──────── Raw data
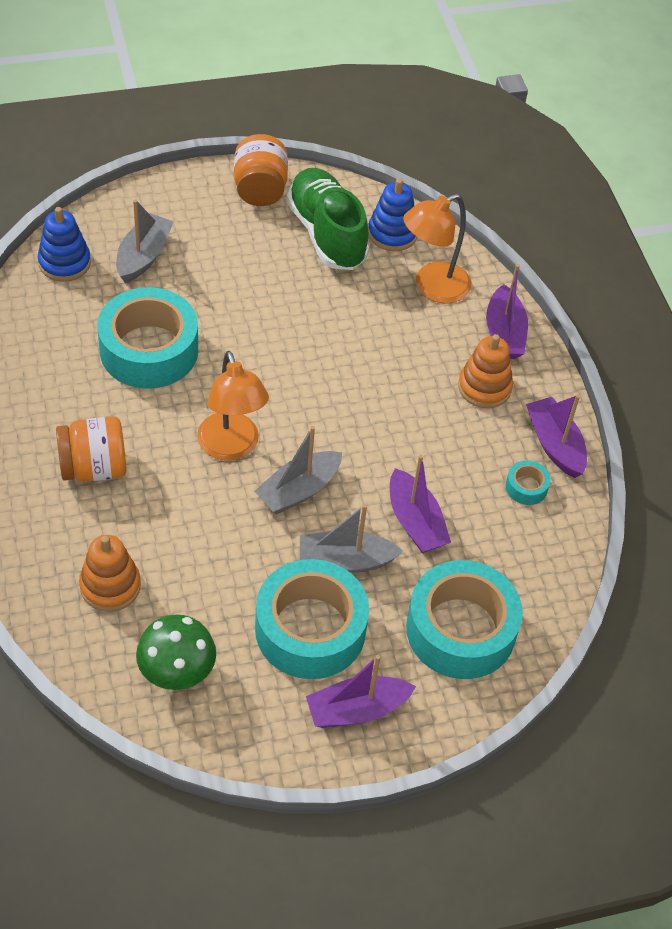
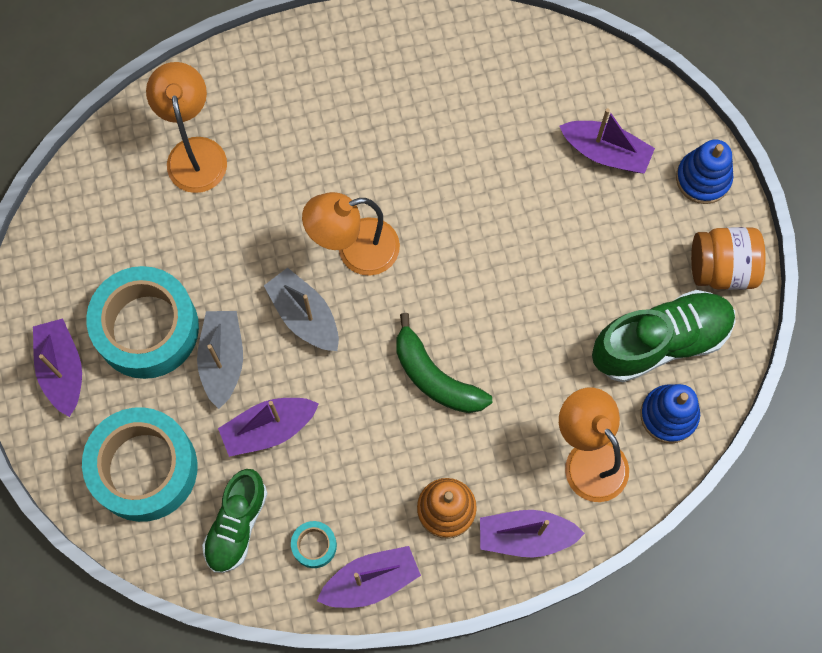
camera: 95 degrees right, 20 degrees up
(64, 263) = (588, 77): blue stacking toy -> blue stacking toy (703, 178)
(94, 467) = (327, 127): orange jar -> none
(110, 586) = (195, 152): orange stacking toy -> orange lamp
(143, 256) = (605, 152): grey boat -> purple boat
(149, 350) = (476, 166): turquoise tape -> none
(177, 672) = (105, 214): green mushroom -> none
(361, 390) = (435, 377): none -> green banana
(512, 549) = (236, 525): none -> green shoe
────────────────
## To do
Copy out all the data exactly. No images belong in the copy.

## Exercise solution
camera: 95 degrees right, 20 degrees up
(64, 263) = (588, 77): blue stacking toy -> blue stacking toy (703, 178)
(94, 467) = (327, 127): orange jar -> none
(110, 586) = (195, 152): orange stacking toy -> orange lamp
(143, 256) = (605, 152): grey boat -> purple boat
(149, 350) = (476, 166): turquoise tape -> none
(177, 672) = (105, 214): green mushroom -> none
(361, 390) = (435, 377): none -> green banana
(512, 549) = (236, 525): none -> green shoe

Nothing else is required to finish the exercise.